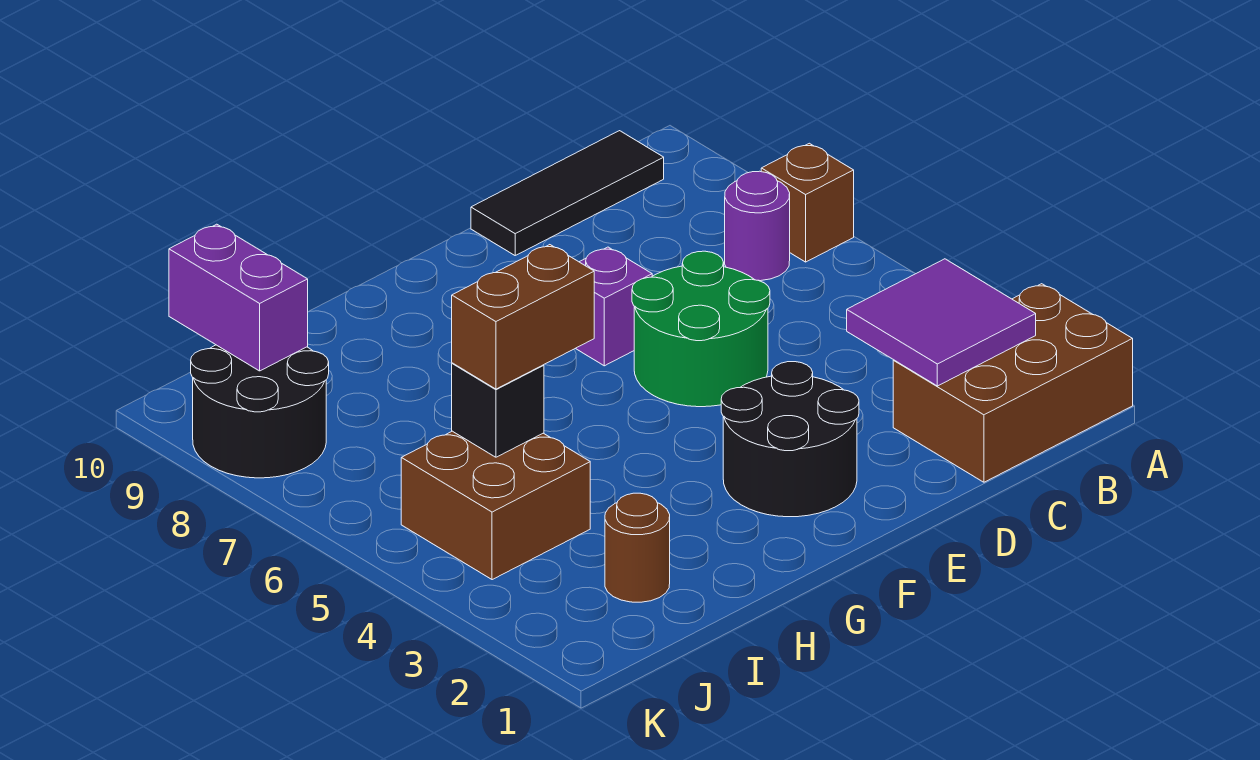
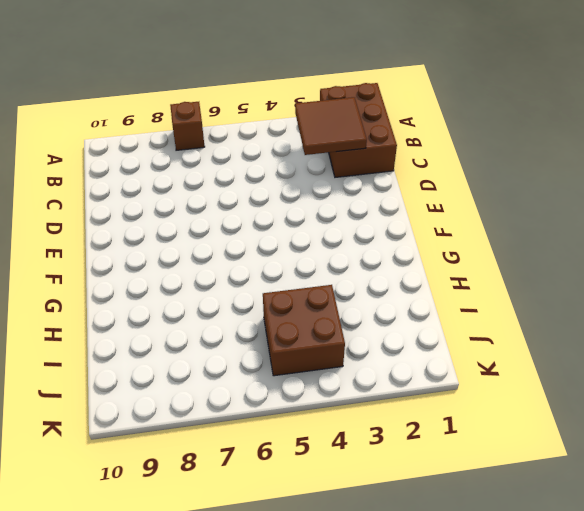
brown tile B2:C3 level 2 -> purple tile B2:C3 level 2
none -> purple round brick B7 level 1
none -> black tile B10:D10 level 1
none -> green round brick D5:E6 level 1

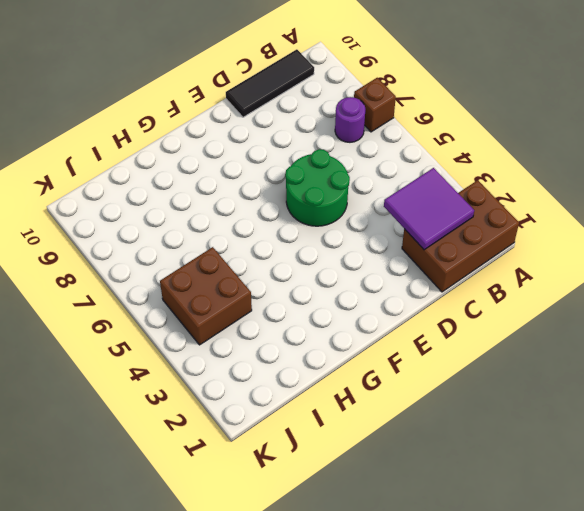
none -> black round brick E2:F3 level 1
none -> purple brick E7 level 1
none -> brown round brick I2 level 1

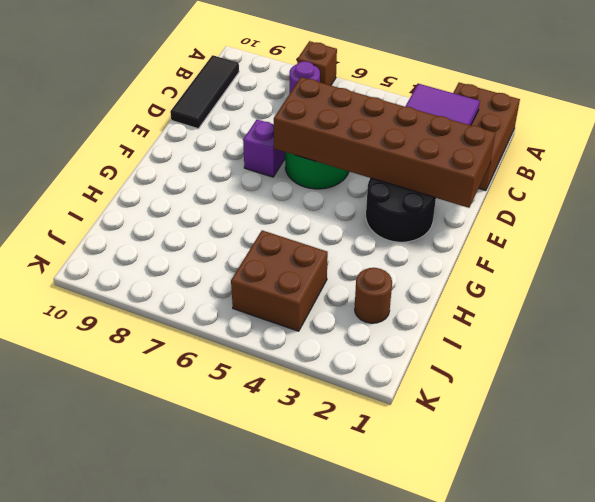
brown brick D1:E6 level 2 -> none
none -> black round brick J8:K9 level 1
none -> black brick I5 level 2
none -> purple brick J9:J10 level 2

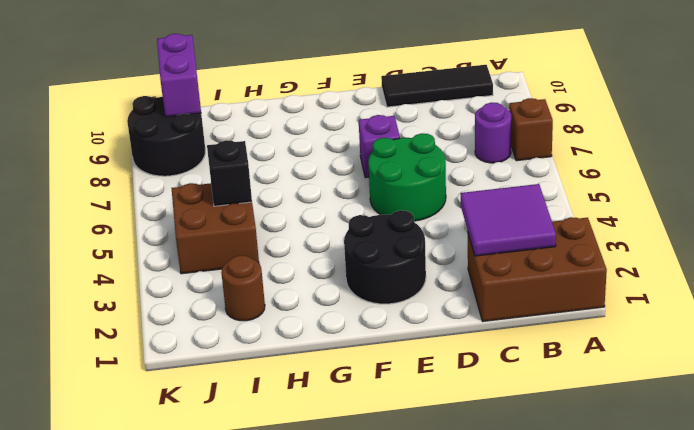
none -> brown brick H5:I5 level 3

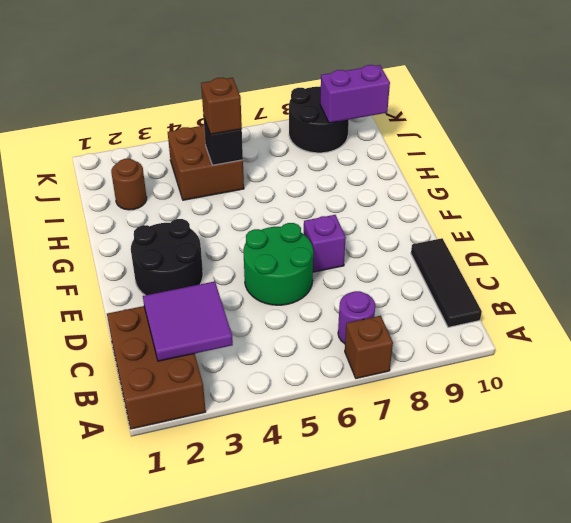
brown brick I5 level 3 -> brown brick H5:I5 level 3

++++++++

Copy the lines from the entries above in which the word "brick" appears.

none -> purple round brick B7 level 1
none -> green round brick D5:E6 level 1
none -> black round brick E2:F3 level 1
none -> purple brick E7 level 1
none -> brown round brick I2 level 1
brown brick D1:E6 level 2 -> none
none -> black round brick J8:K9 level 1
none -> black brick I5 level 2
none -> purple brick J9:J10 level 2
none -> brown brick H5:I5 level 3
brown brick I5 level 3 -> brown brick H5:I5 level 3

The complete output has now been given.